* [What to work on]: Which lines in the records below contain the word "left"? Report each of them.

Object state change records:
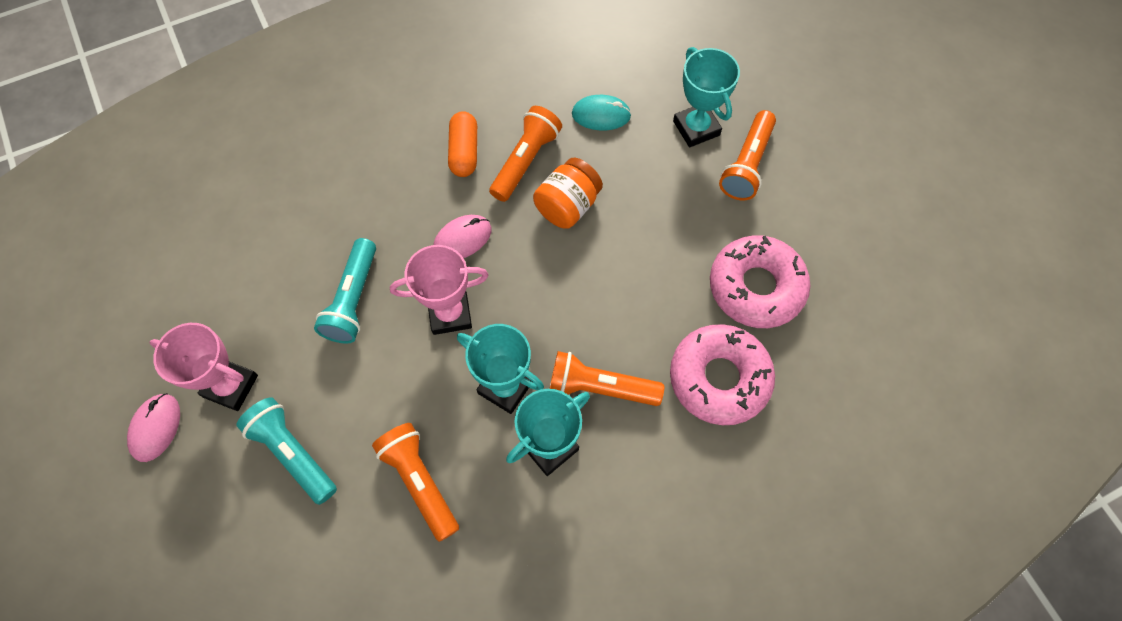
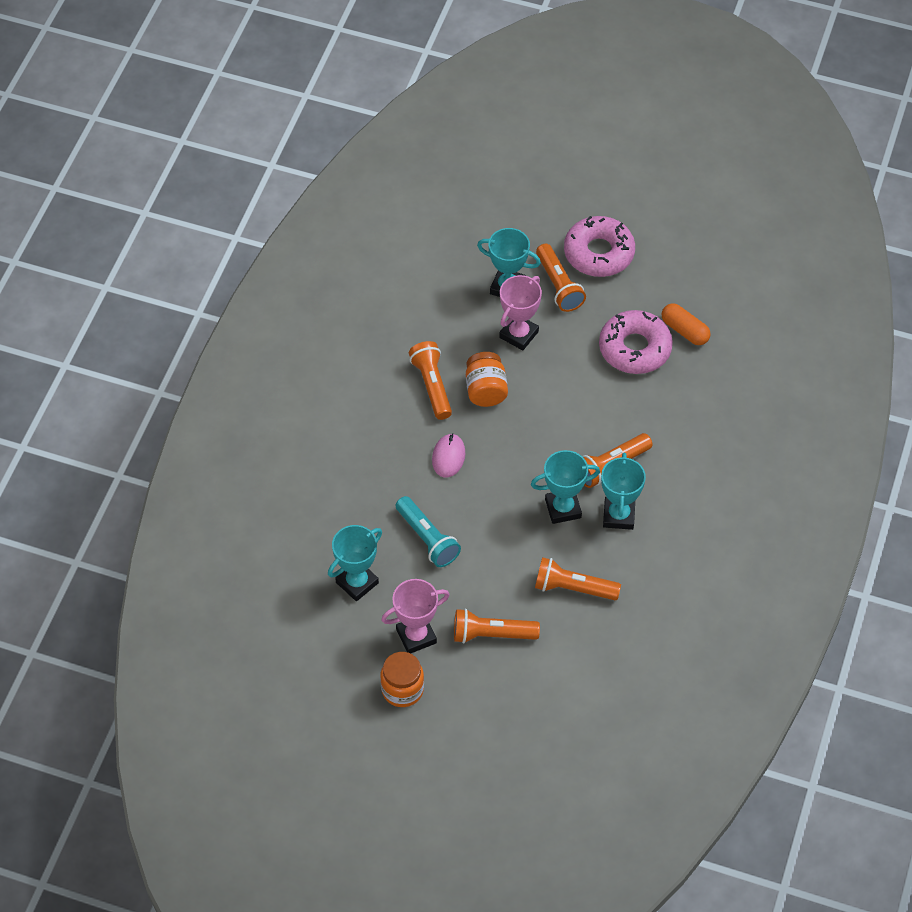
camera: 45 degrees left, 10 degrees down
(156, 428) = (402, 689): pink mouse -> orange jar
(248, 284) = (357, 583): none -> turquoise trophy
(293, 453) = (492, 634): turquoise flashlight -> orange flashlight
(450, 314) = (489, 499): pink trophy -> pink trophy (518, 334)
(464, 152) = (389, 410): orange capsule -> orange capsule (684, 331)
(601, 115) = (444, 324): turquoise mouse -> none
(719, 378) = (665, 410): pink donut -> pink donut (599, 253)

* * *

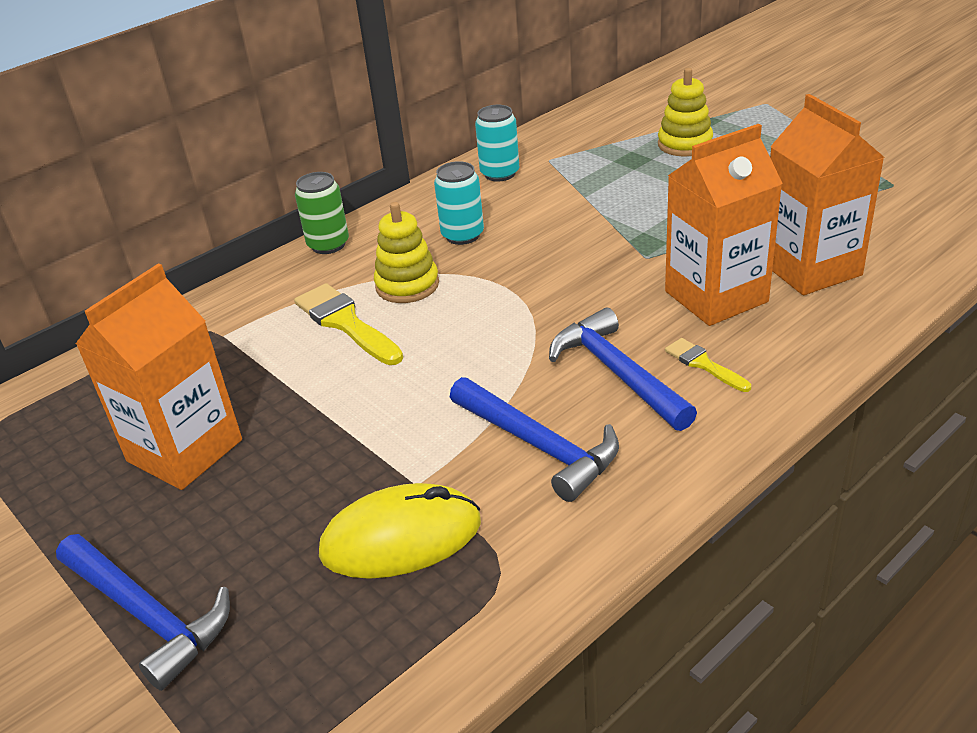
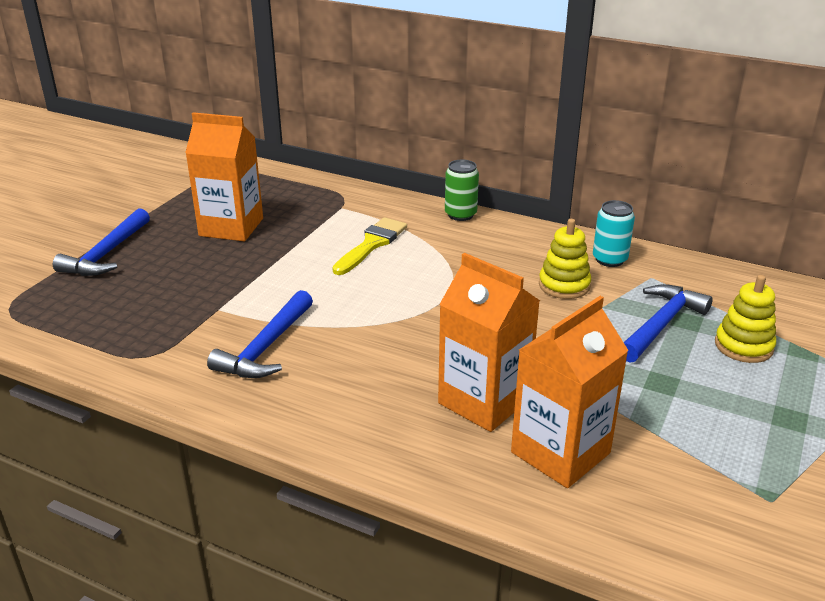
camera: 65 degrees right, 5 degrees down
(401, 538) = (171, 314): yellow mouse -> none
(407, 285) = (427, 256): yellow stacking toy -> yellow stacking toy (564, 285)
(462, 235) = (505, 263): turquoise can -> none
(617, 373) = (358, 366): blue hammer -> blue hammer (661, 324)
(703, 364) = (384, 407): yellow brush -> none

==

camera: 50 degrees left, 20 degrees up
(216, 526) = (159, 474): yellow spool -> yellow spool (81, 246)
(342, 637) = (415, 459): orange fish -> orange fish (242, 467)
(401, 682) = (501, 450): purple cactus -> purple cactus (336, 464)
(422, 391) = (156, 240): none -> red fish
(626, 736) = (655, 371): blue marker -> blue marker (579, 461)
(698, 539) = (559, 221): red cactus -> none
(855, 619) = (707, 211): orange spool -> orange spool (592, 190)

* [Your response]:
camera: 45 degrees left, 10 degrees down
camera: 50 degrees left, 20 degrees up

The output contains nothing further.